What you are asked to do:
Check each line of the entries below for the word "BROWN" and state only how many lines have it.

▼▼▼

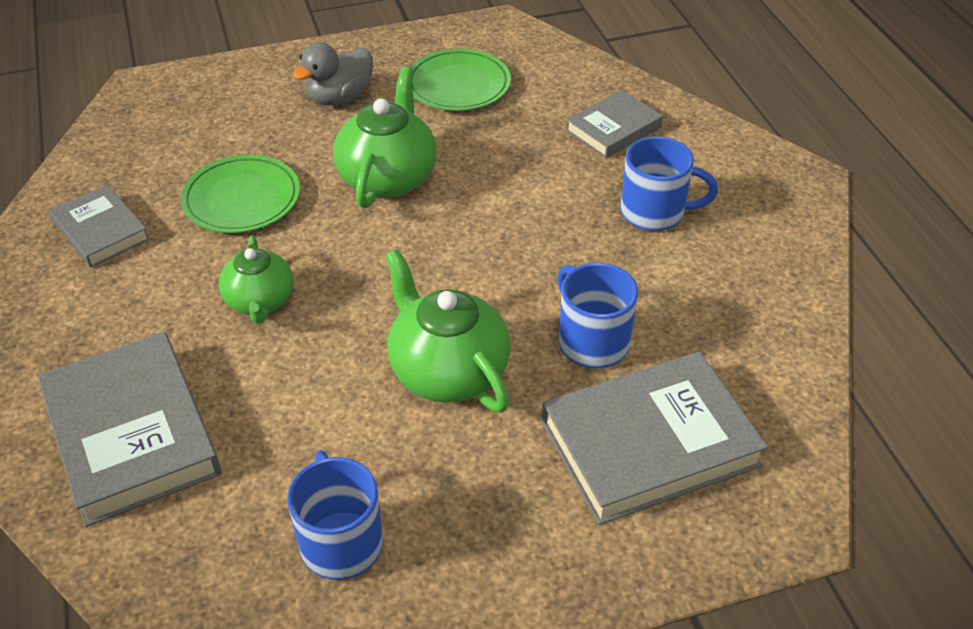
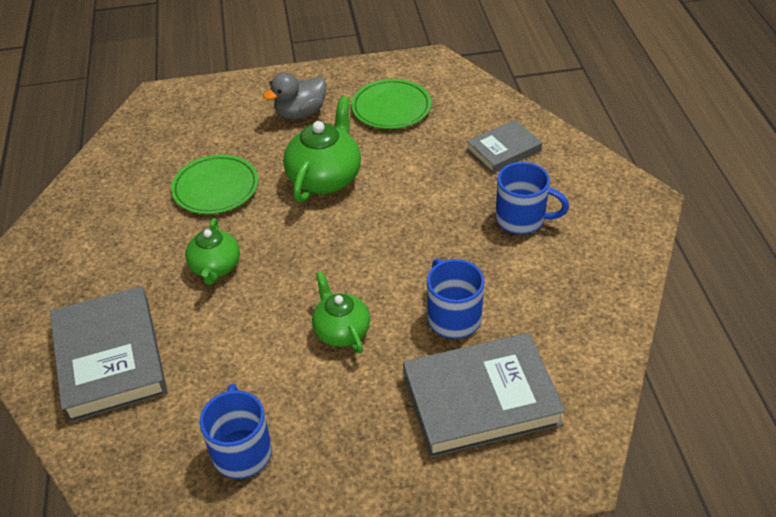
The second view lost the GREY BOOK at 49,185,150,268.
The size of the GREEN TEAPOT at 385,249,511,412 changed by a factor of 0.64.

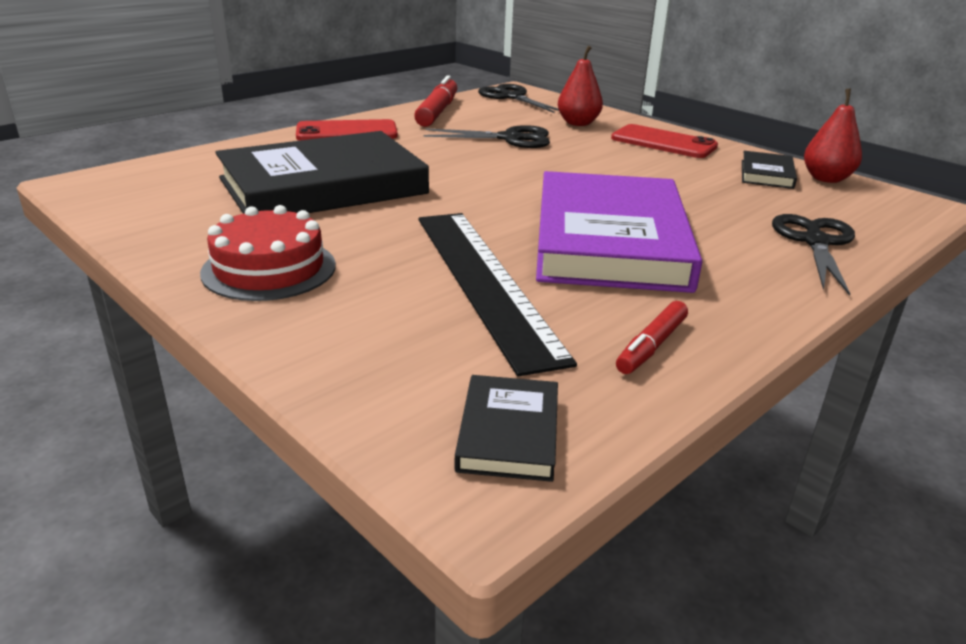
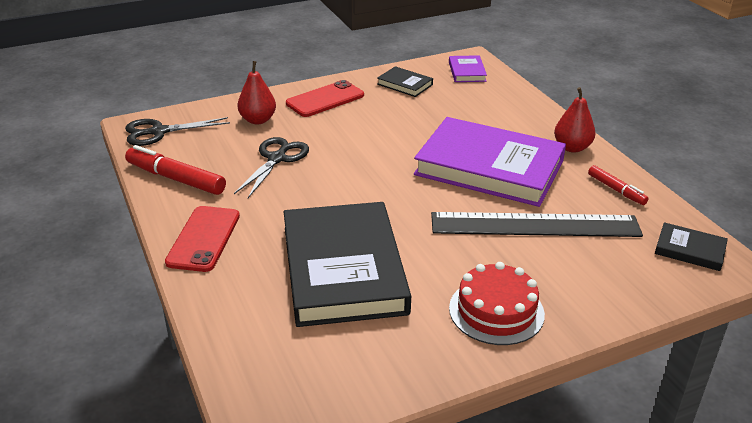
The second view lost the BLACK SCISSORS at 772,214,855,296.
The second view gained the PURPLE BOOK at 449,55,487,82.
The RED PEAR ended up elsewhere, having gone from 804,89,862,183 to 554,87,596,153.

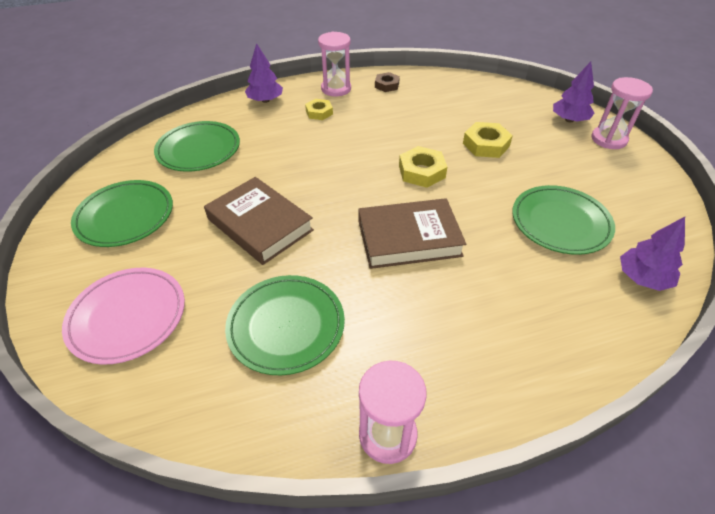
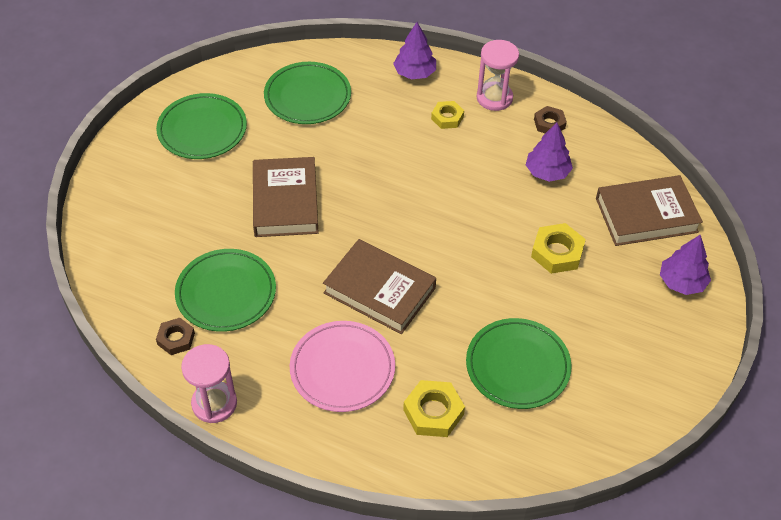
The second view lost the PINK HOURGLASS at 591,77,653,149.
The second view gained the BROWN NUT at 156,318,195,355.
The second view gained the BROWN BOOK at 596,175,703,246.
The PINK PLATE ended up elsewhere, having gone from 62,268,185,365 to 290,321,395,412.
The YELLOW NUT ended up elsewhere, having gone from 399,146,447,188 to 403,380,465,437.
The PURPLE TREE ended up elsewhere, having gone from 620,217,685,291 to 526,122,573,182.

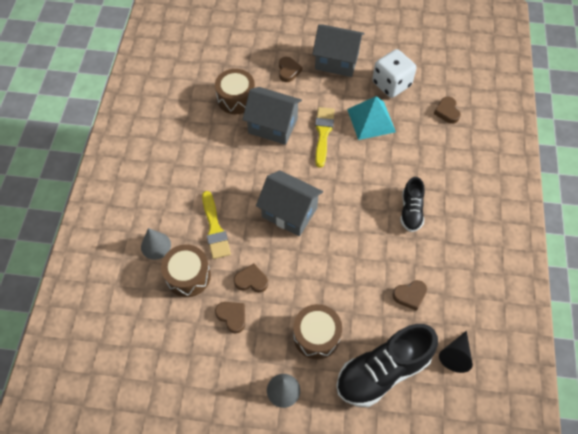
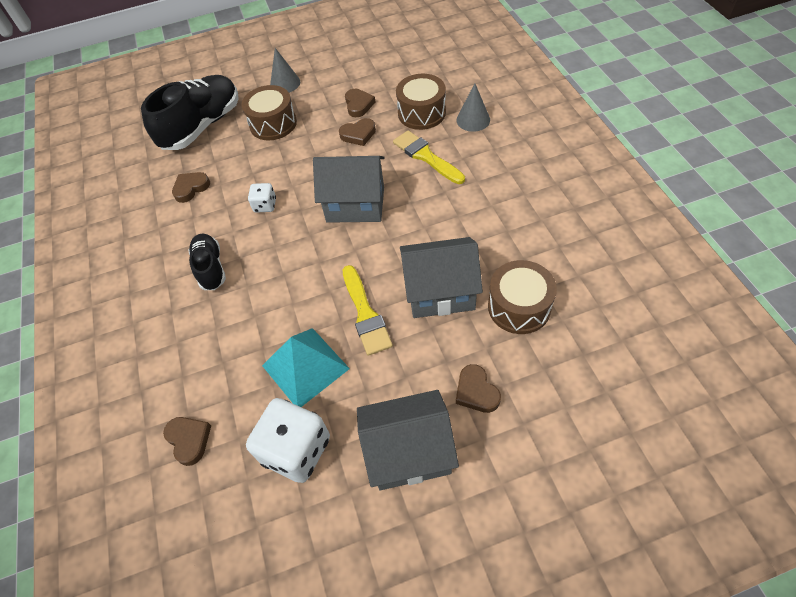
The second view lost the BLACK CONE at 439,330,473,373.
The second view gained the WHITE DICE at 248,183,276,213.
The BROWN HEART at 215,302,245,334 ended up facing another way, 120 degrees counterclockwise from before.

▲▲▲

Task response:
3